[Change detection data]
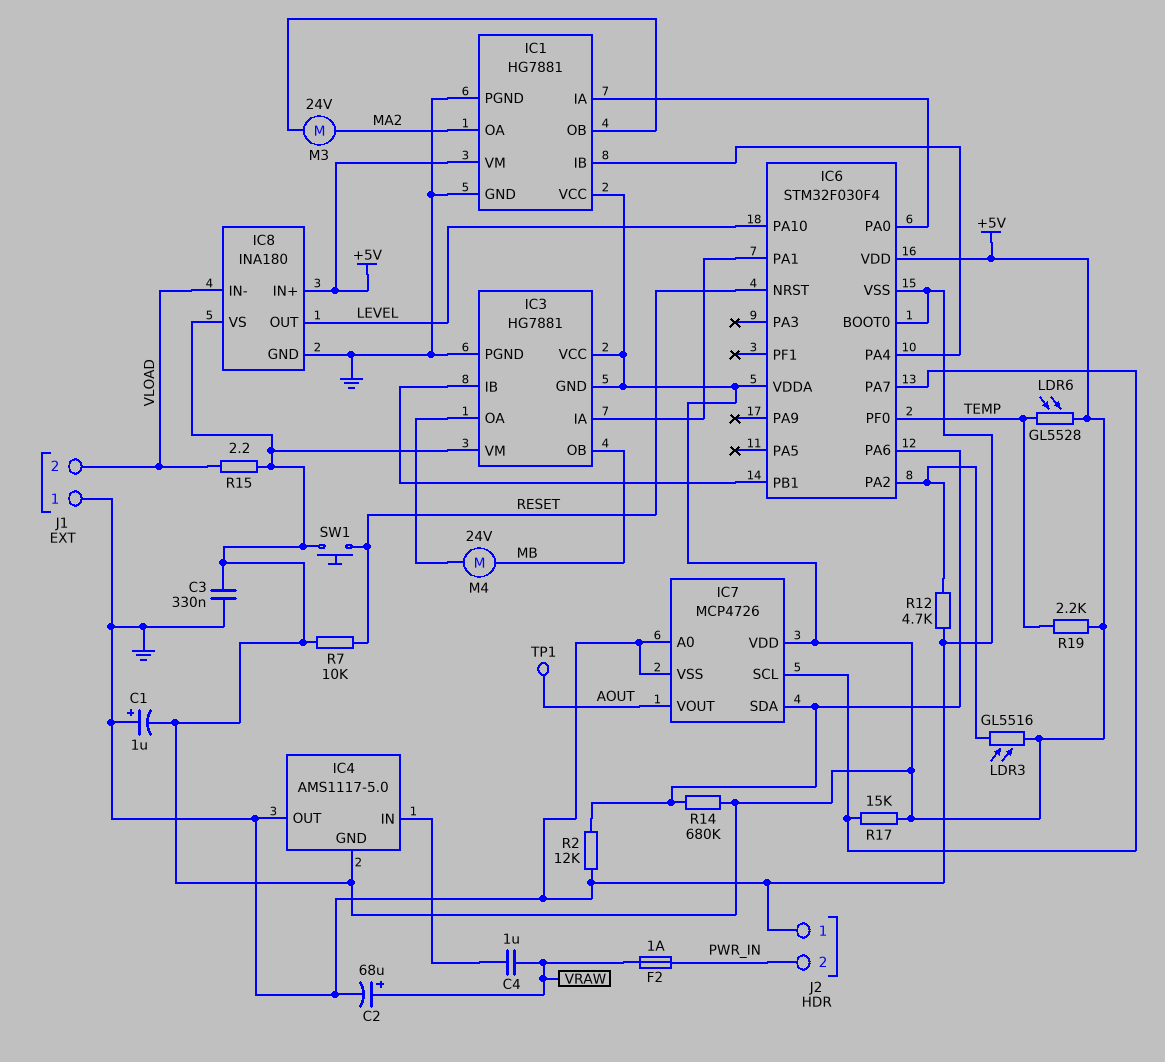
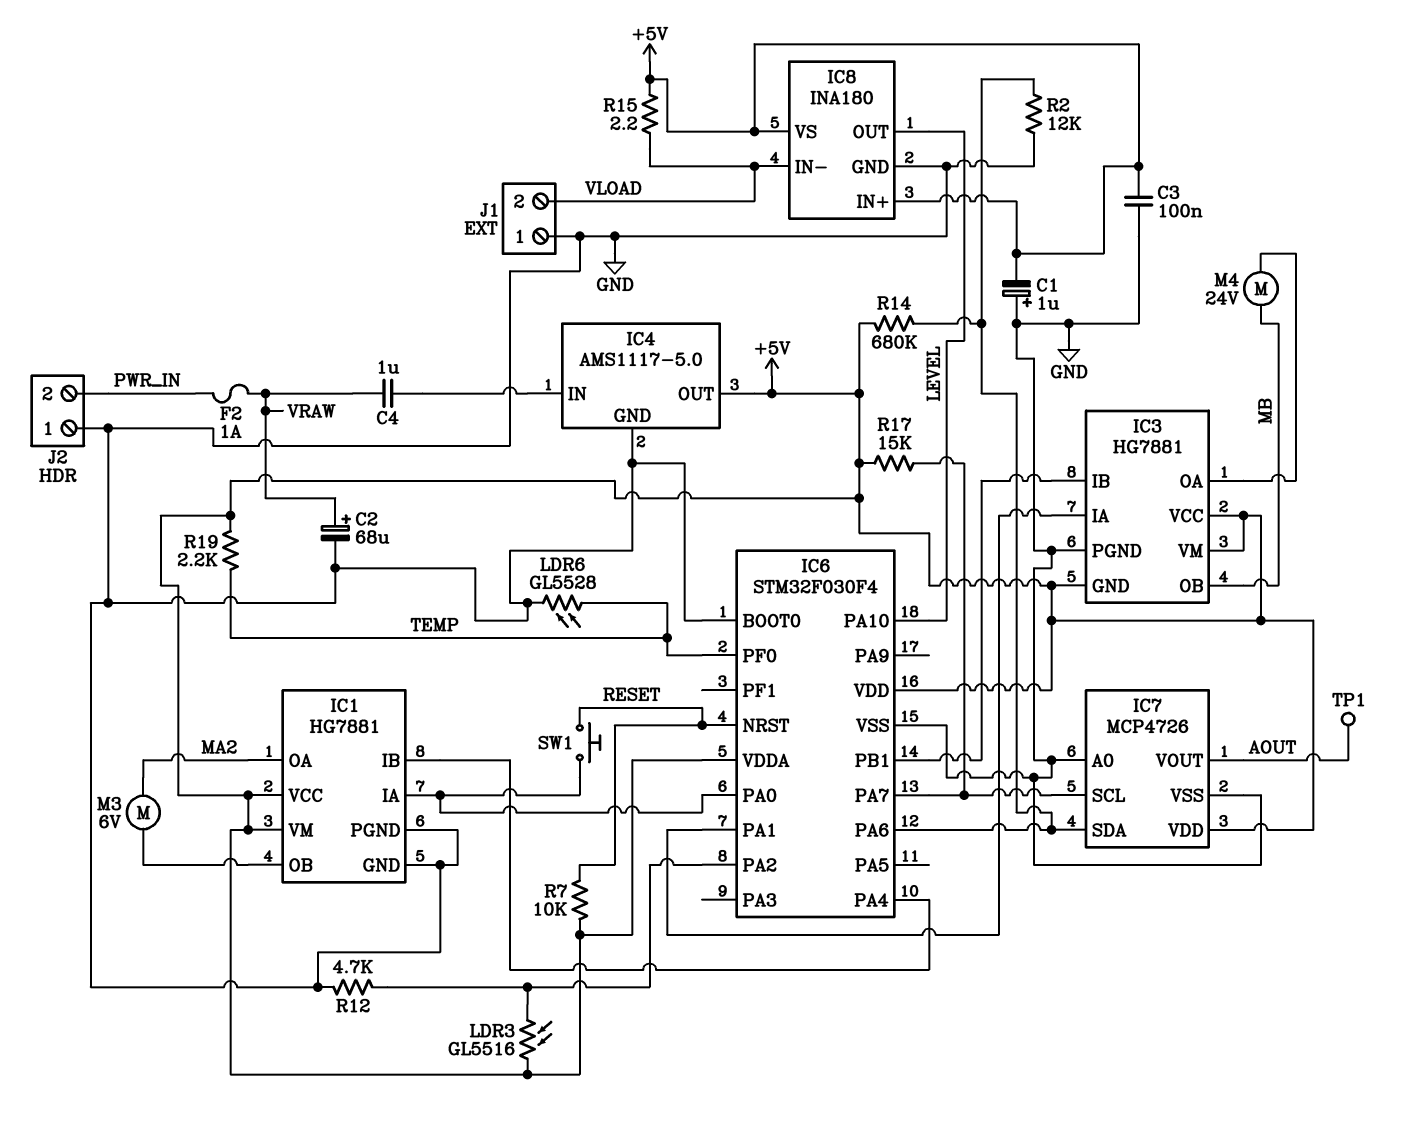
C3: 330nF (+5V, GND) -> 100nF (+5V, GND)
IC4 pin GND: +5V -> GND
IC4 pin OUT: GND -> +5V
LDR6: GL5528 (+5V, TEMP) -> GL5528 (GND, TEMP)
M3: motor 24V (IC1/OB, MA2) -> motor 6V (IC1/OB, MA2)
SW1: button (+5V, RESET) -> button (IC1/IA, RESET)

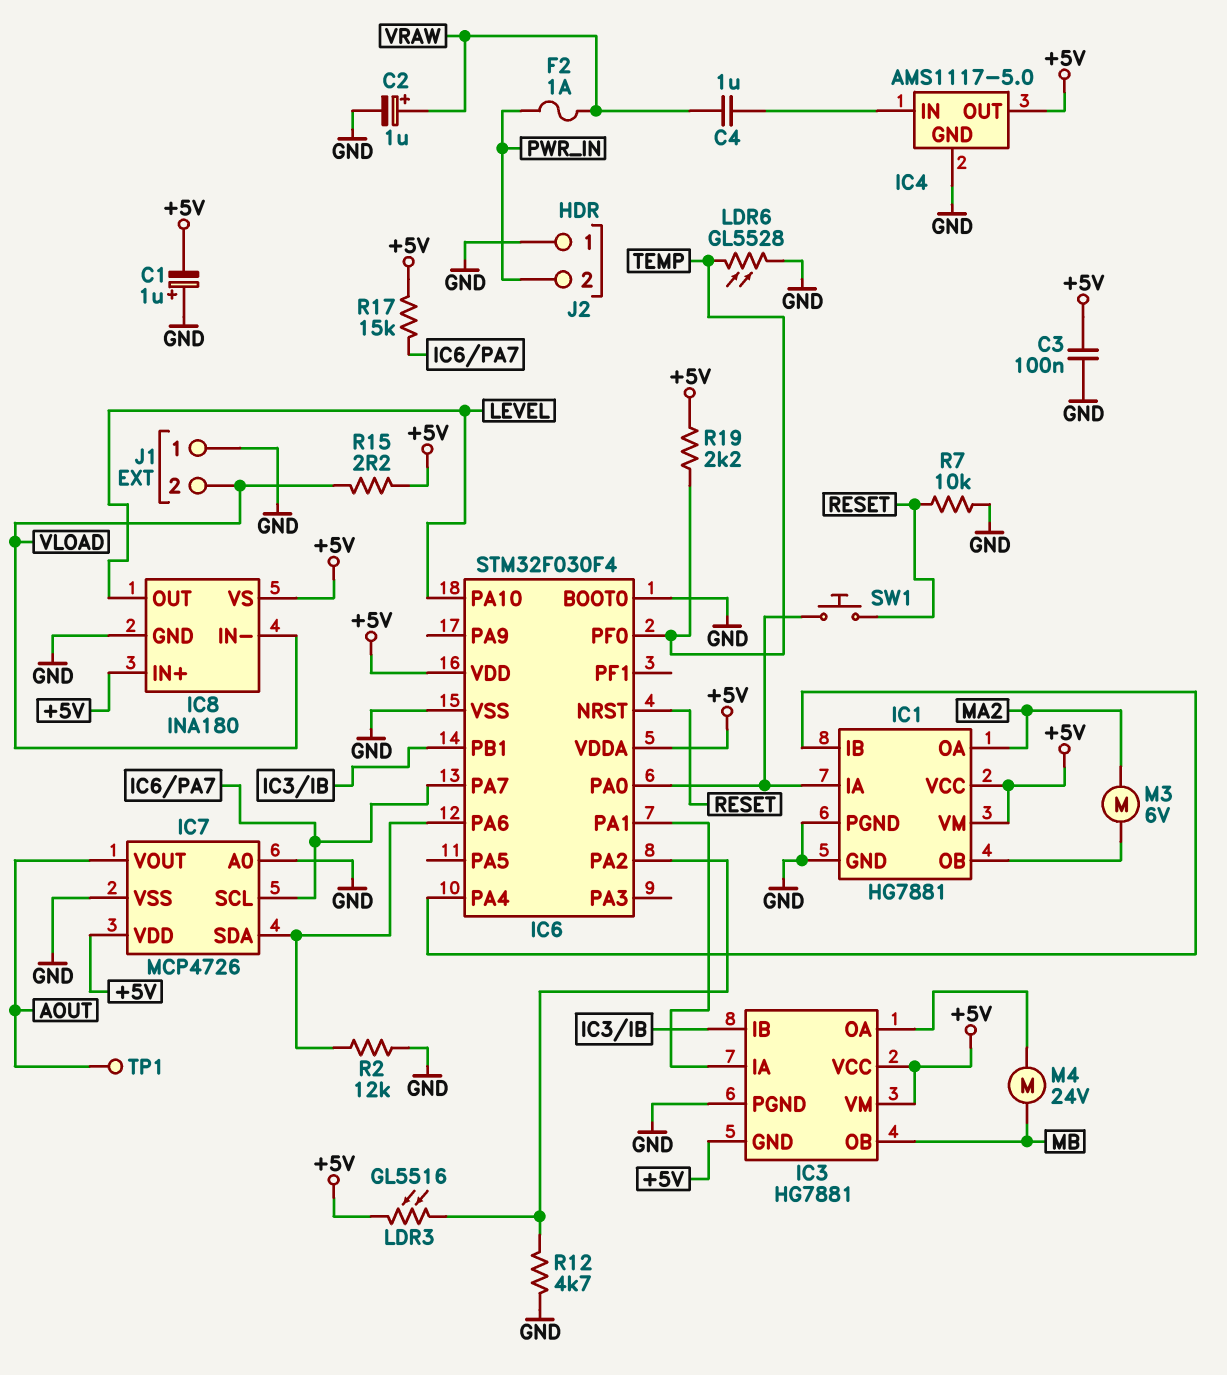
C2: 68uF (plus VRAW, minus GND) -> 1uF (plus VRAW, minus GND)
R7: 10k (+5V, RESET) -> 10k (GND, RESET)
R14: 680k (+5V, IC6/PA6) -> none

TRY IT:
Some lines of the records above contain the word "RESET". How many are there? Reply with the number alone.

REPLY TO THE TASK:
2